*RAW DATA:*
#####
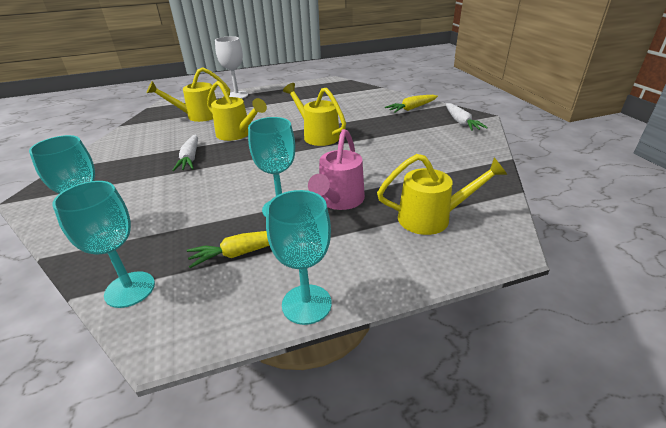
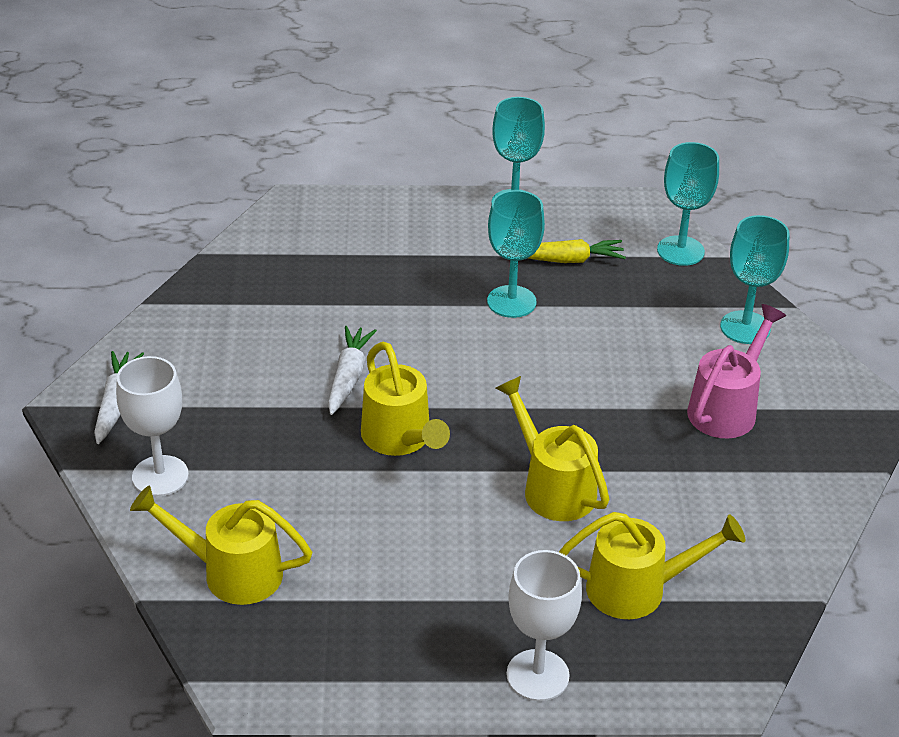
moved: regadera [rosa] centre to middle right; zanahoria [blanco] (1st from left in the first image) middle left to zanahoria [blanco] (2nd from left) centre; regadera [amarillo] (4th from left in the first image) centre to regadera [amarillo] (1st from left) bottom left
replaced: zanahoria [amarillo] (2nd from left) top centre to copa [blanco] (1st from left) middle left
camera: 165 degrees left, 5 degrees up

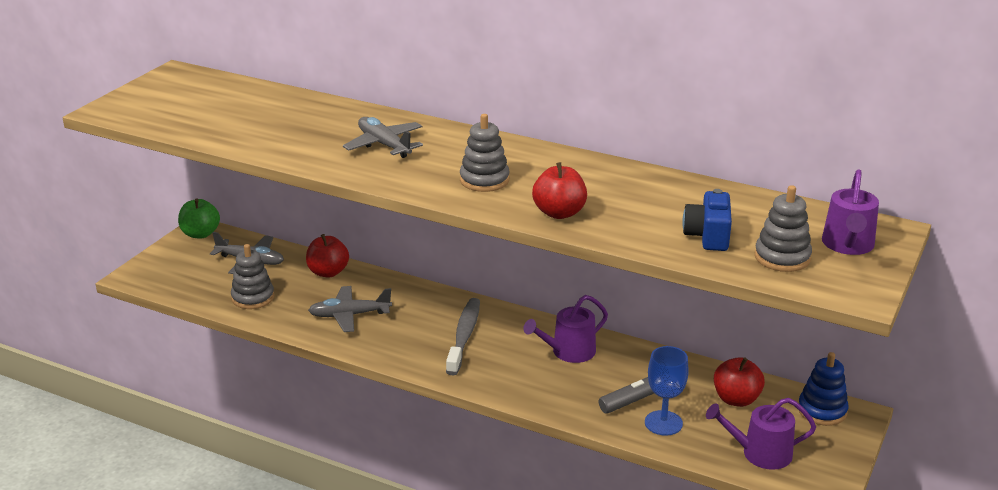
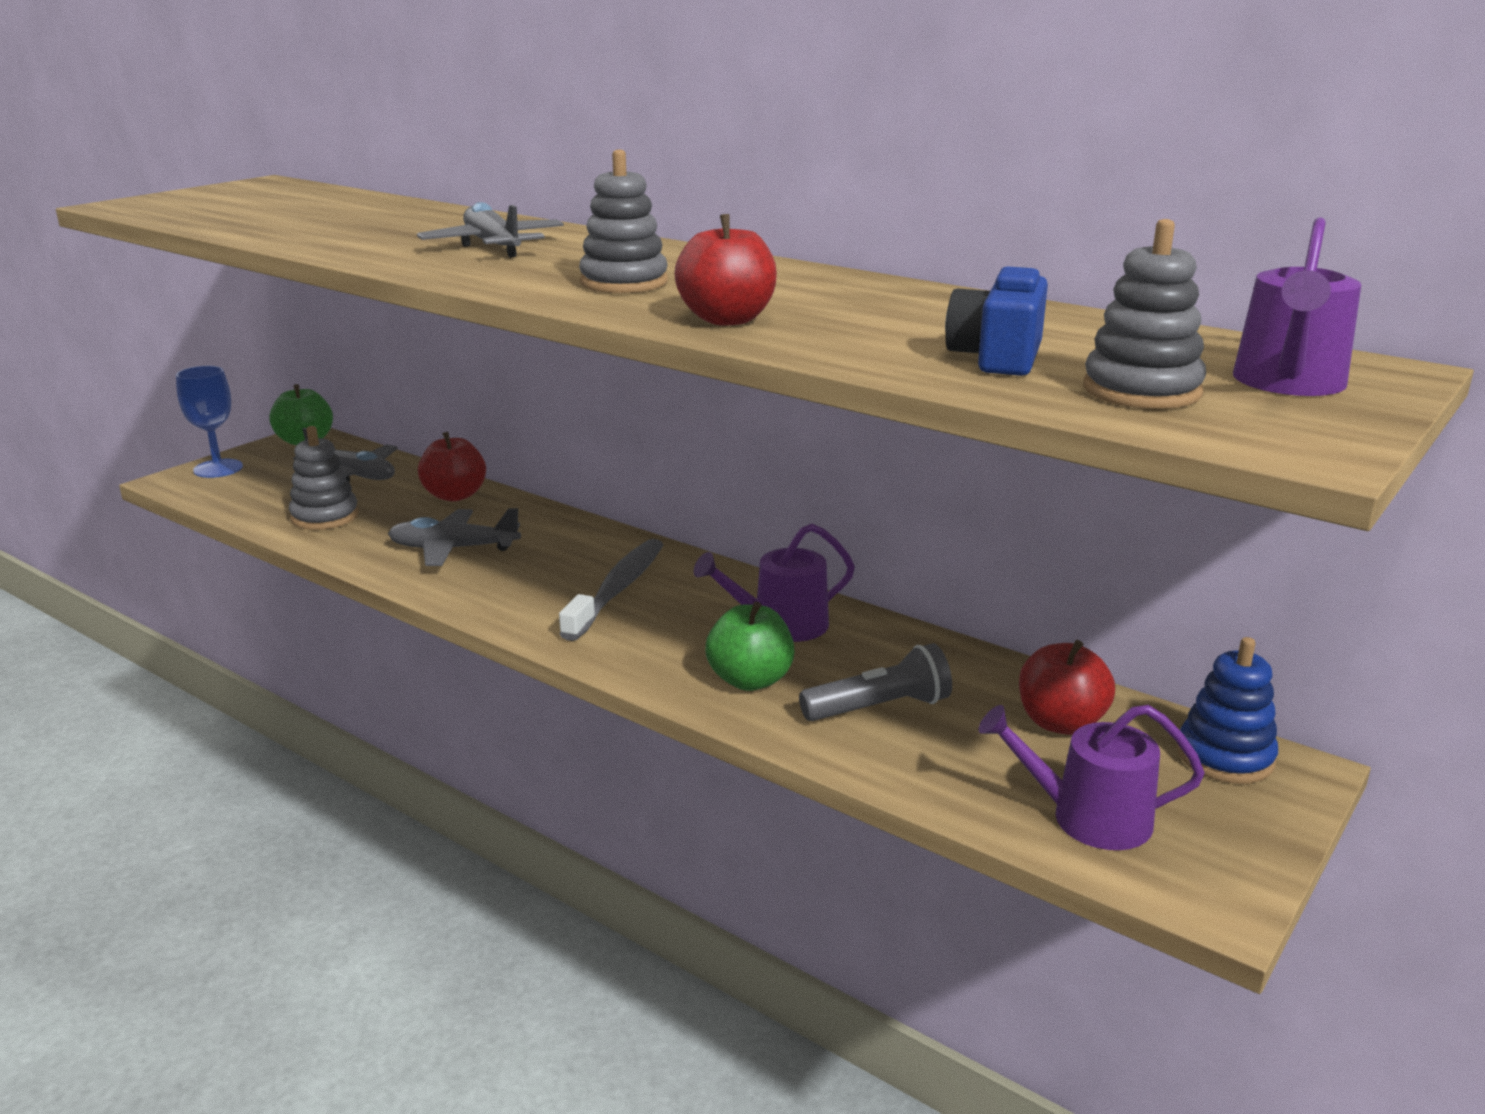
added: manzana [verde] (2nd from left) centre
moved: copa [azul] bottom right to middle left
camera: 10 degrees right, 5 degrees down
#####
*EXERCISE OBJECTIVE:*
Work out how many lines of the data hold the string "amarillo". Reply with that number alone.

*ANSWER BOX:*
2